**Task statement:** There is one span to output from the data below: the lines starting at the line with "camera: 30 degrees right, 15 degrees down" and ending at the line with "(620, 241) = (708, 388): turquoise". Output it exactly, ends included, nothing more.

**Records supplied:**
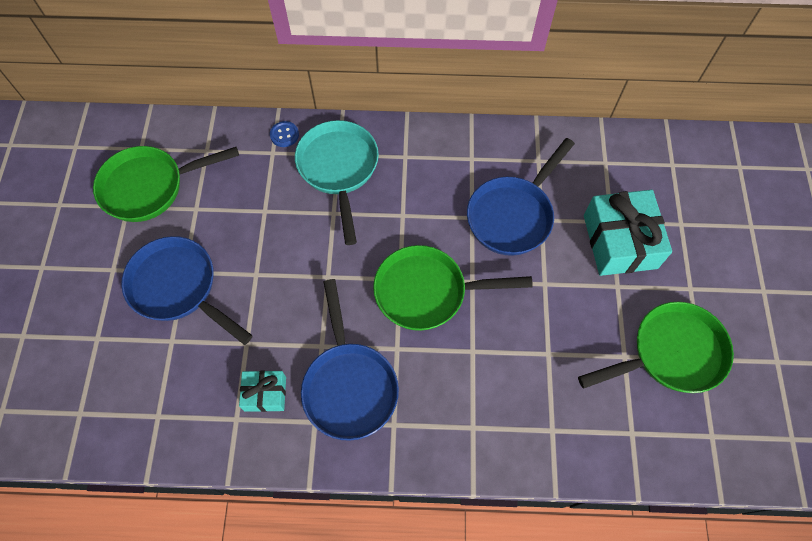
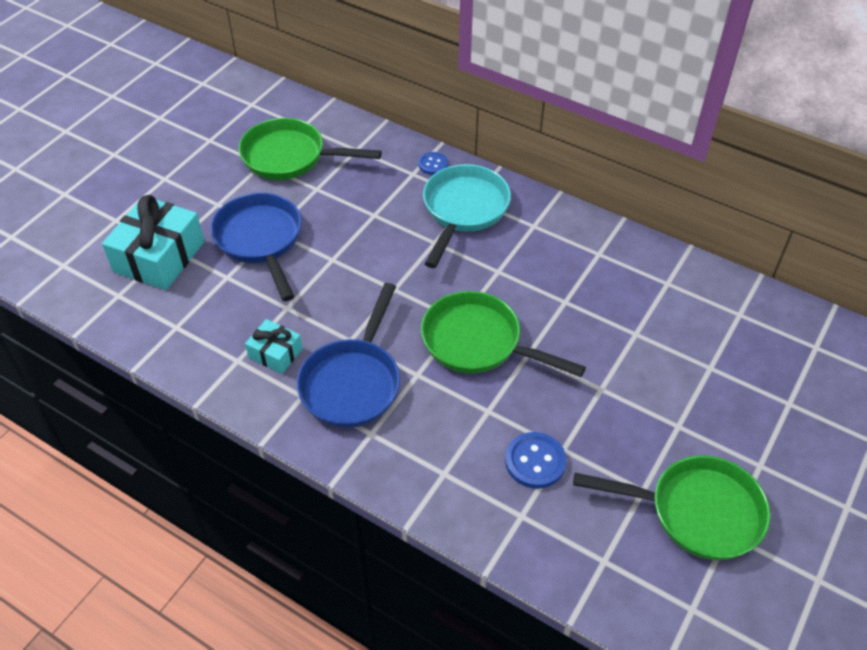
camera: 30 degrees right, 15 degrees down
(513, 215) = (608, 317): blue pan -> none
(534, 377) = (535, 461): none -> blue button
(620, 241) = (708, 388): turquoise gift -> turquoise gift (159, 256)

* * *

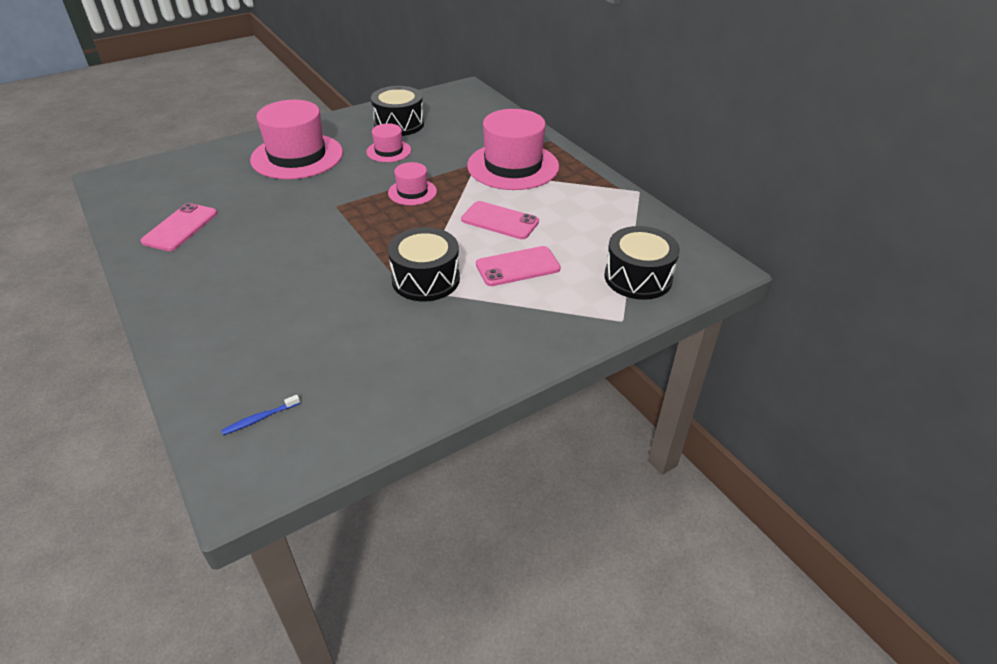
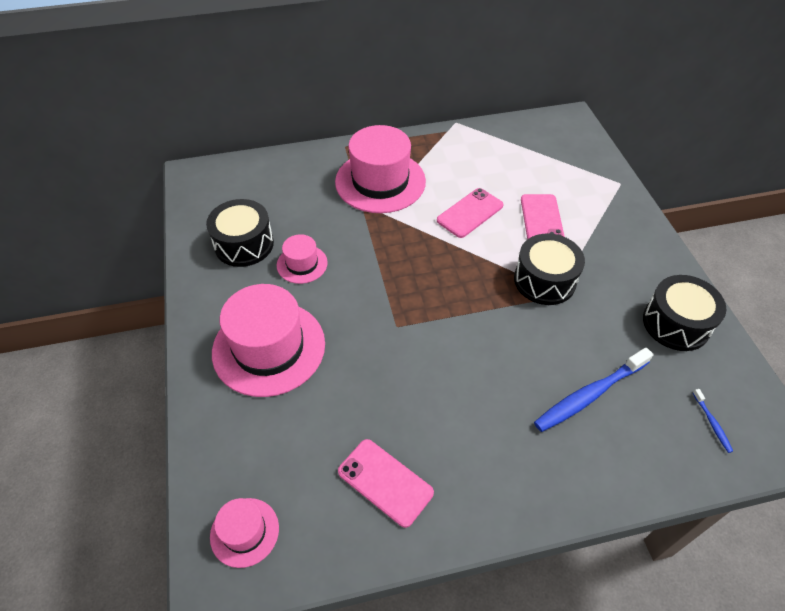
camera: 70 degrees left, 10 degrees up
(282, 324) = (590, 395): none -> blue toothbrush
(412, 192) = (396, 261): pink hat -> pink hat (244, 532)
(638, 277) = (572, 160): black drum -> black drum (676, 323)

**Task solution:**
camera: 30 degrees right, 15 degrees down
(513, 215) = (608, 317): blue pan -> none
(534, 377) = (535, 461): none -> blue button
(620, 241) = (708, 388): turquoise gift -> turquoise gift (159, 256)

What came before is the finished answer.